** To do **
When you have gone through the records, report how many lines include "minus", giving the number and nothing more.

Itemized modification records

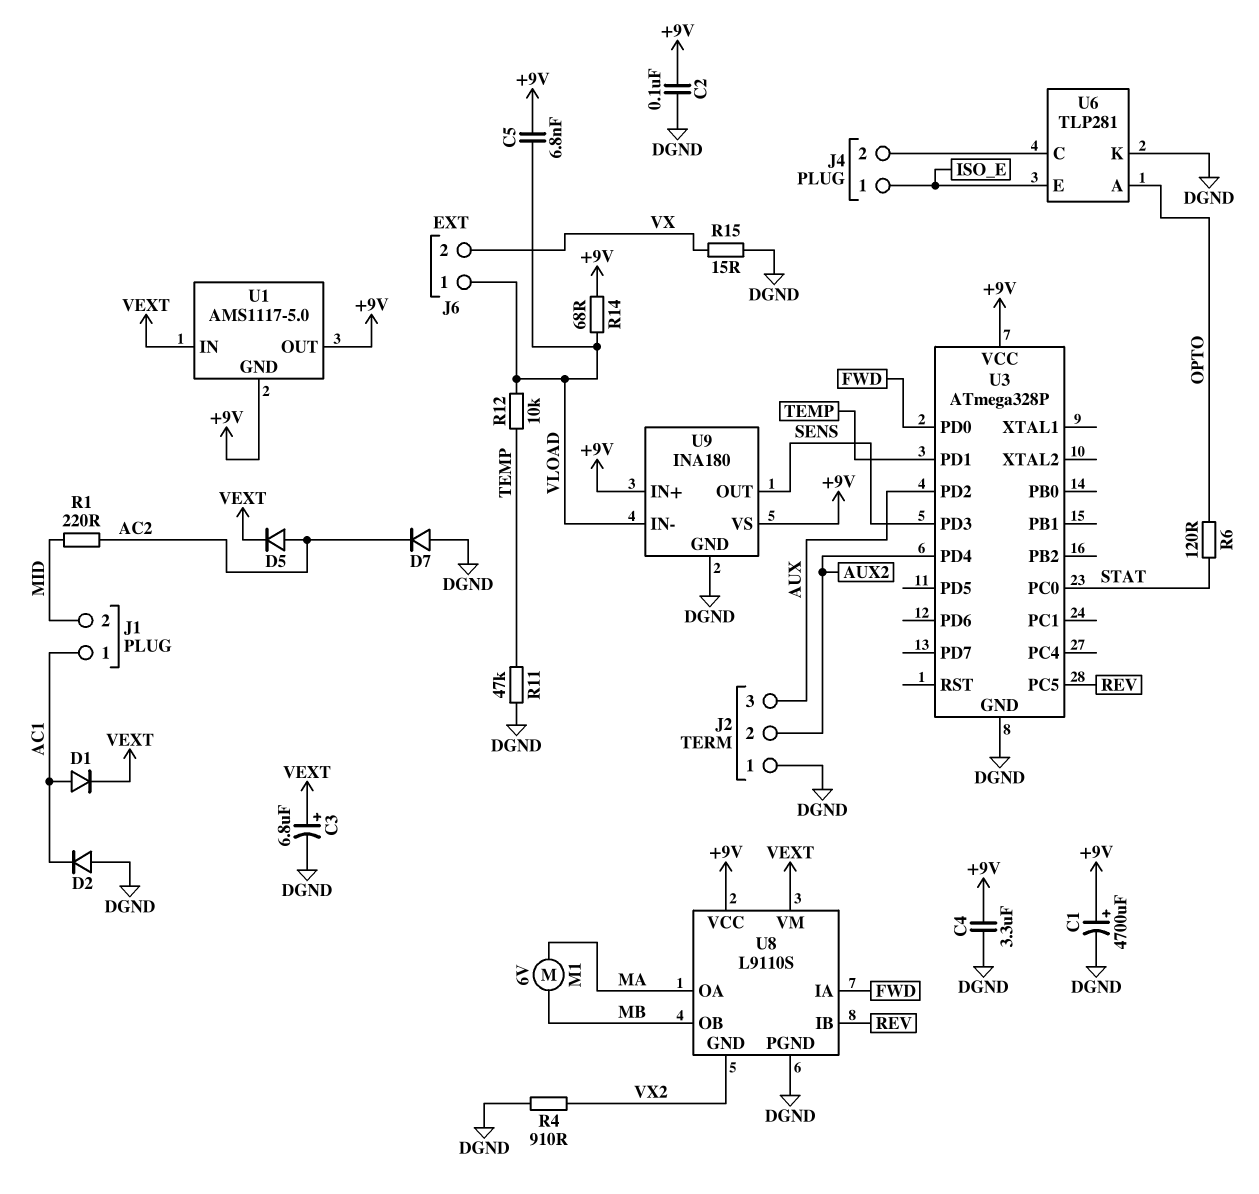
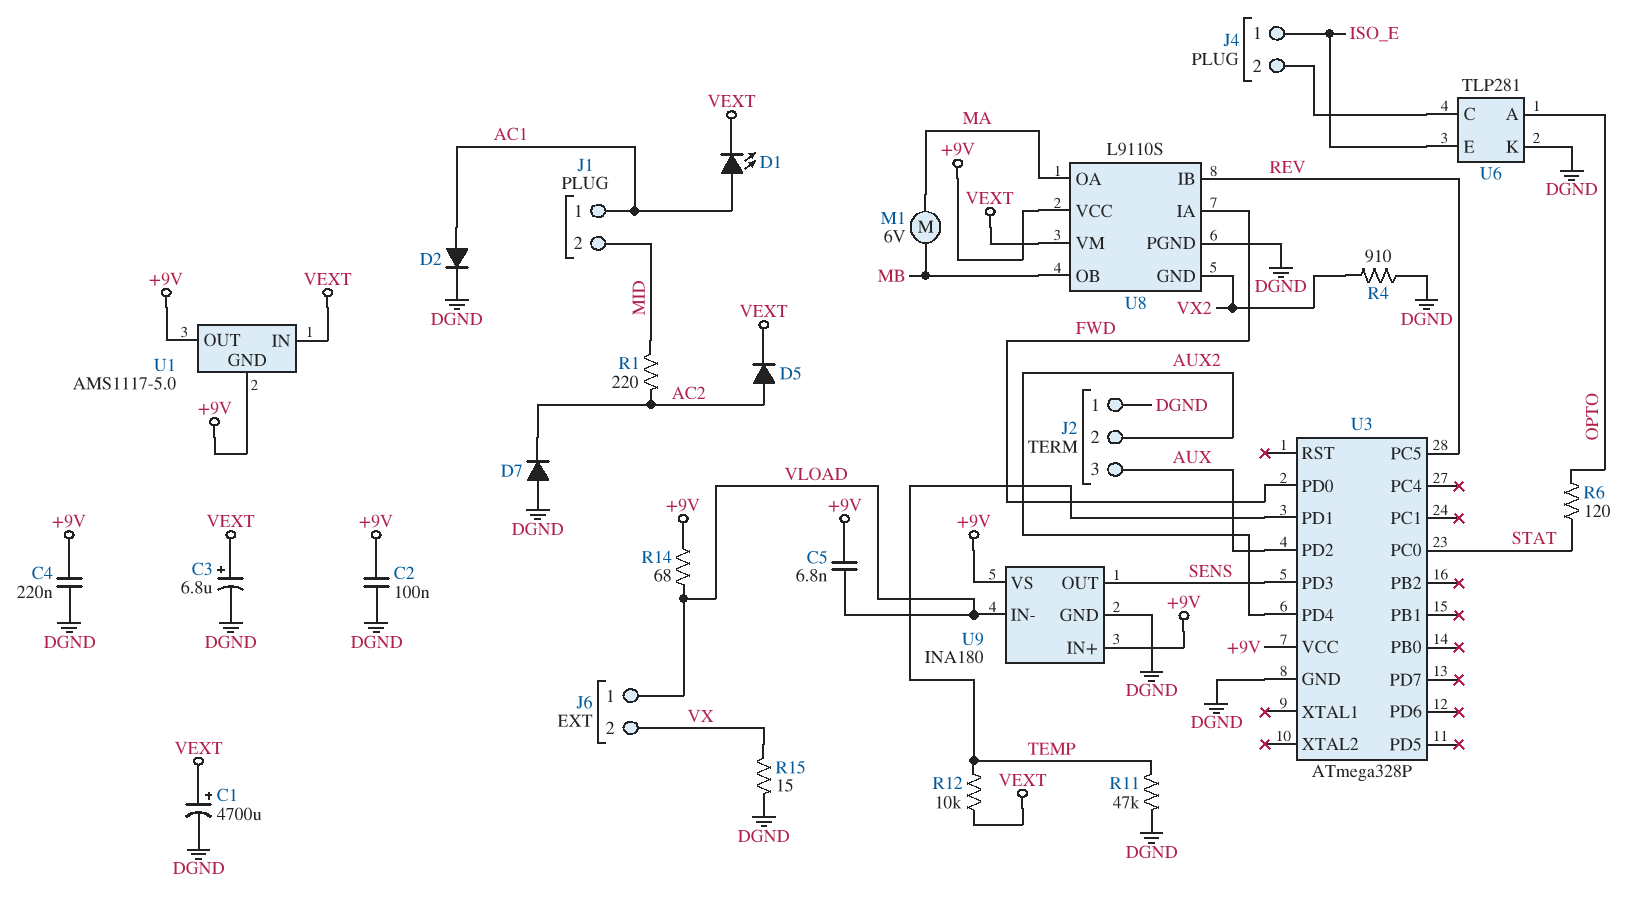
C1: 4700uF (plus +9V, minus DGND) -> 4700uF (plus VEXT, minus DGND)
C4: 3.3uF (+9V, DGND) -> 220nF (+9V, DGND)
D1: diode (A AC1, K VEXT) -> LED (A AC1, K VEXT)
D2: diode (A DGND, K AC1) -> diode (A AC1, K DGND)
R12: 10k (TEMP, VLOAD) -> 10k (TEMP, VEXT)

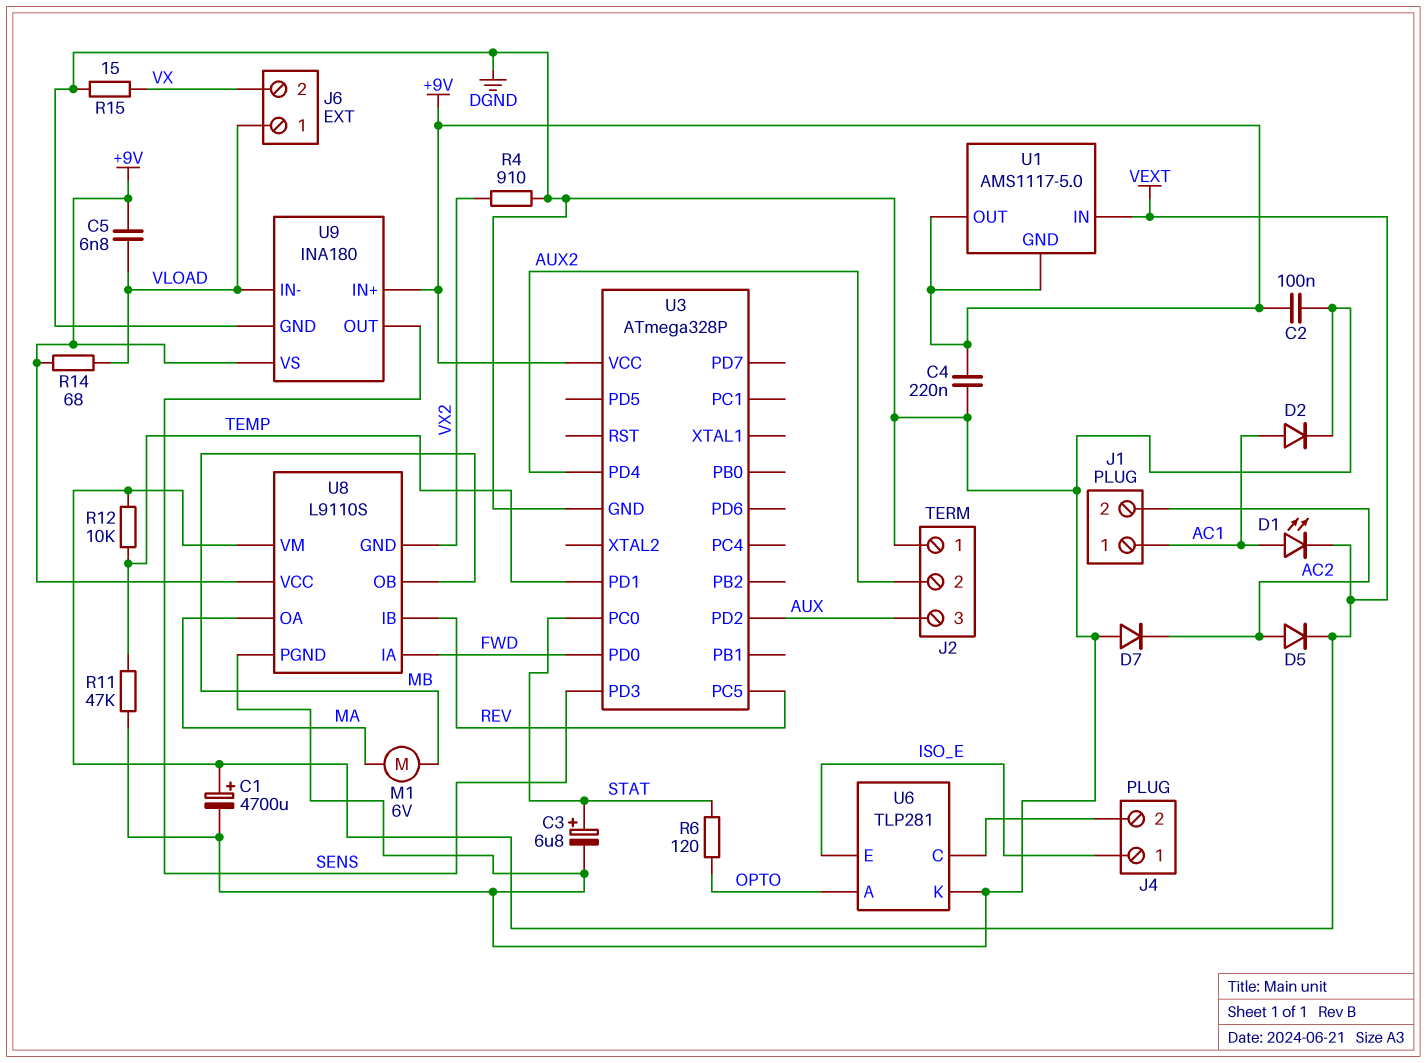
C3: 6.8uF (plus VEXT, minus DGND) -> 6.8uF (plus STAT, minus DGND)
J1 pin 2: MID -> AC2
R1: 220 (AC2, MID) -> none

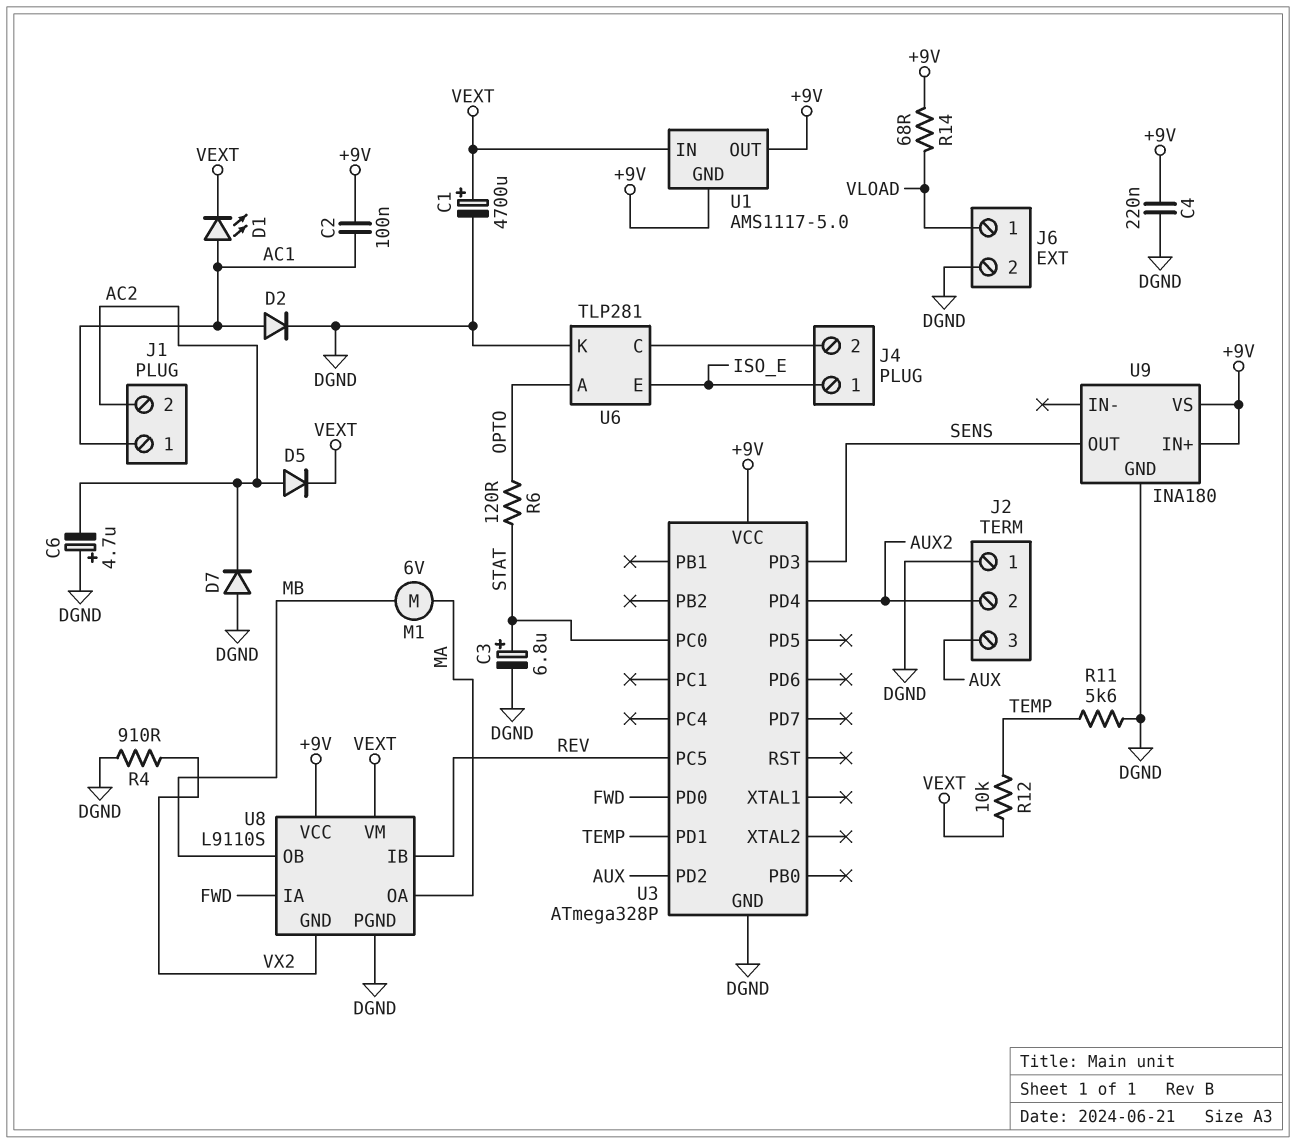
C2: 100nF (+9V, DGND) -> 100nF (+9V, AC1)
C5: 6.8nF (+9V, VLOAD) -> none
C6: none -> 4.7uF (plus DGND, minus AC2)
J6 pin 2: VX -> DGND
R11: 47k (DGND, TEMP) -> 5.6k (DGND, TEMP)
R15: 15 (DGND, VX) -> none
U9 pin IN-: VLOAD -> none

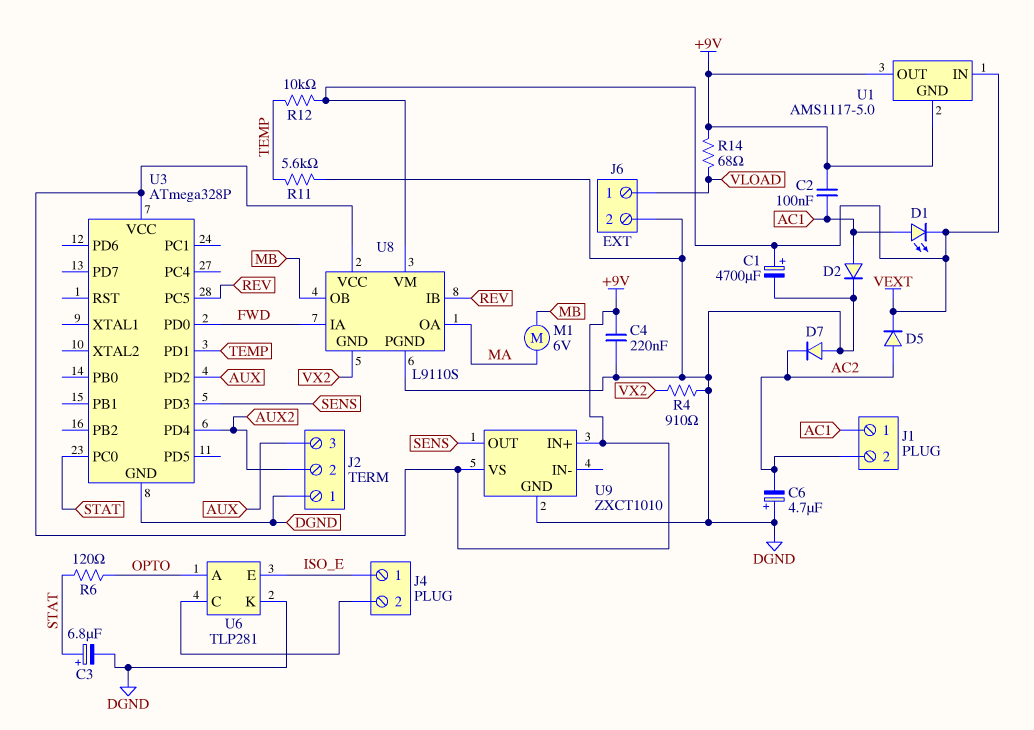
U9: INA180 -> ZXCT1010

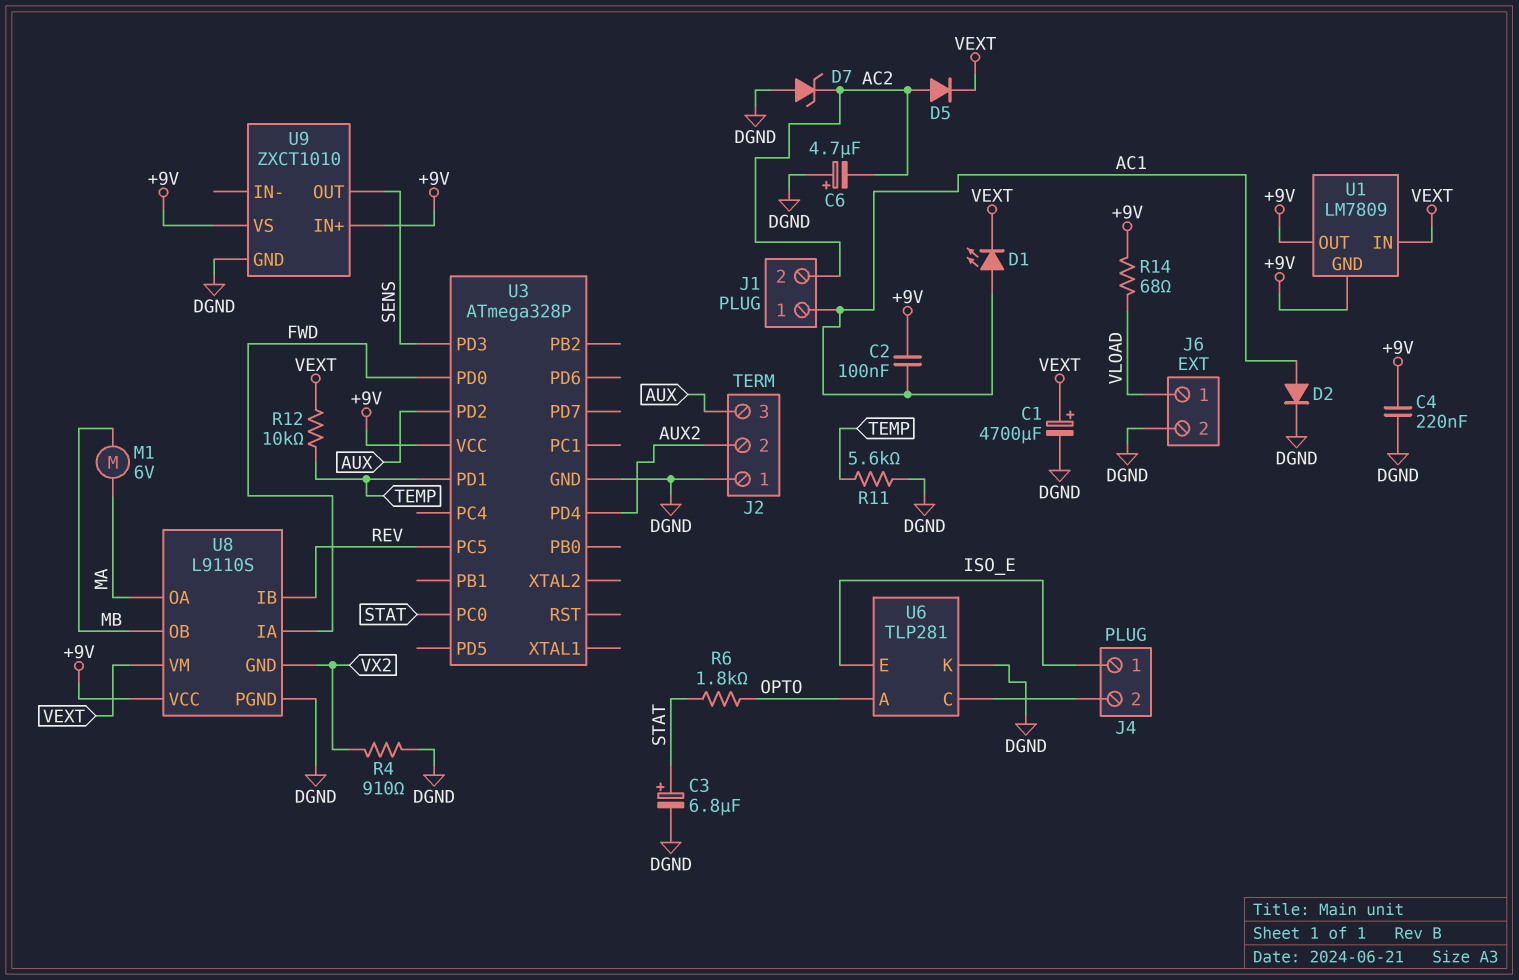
D7: diode (A DGND, K AC2) -> zener (A DGND, K AC2)
R6: 120 (OPTO, STAT) -> 1.8k (OPTO, STAT)
U1: AMS1117-5.0 -> LM7809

** Expected answer **
3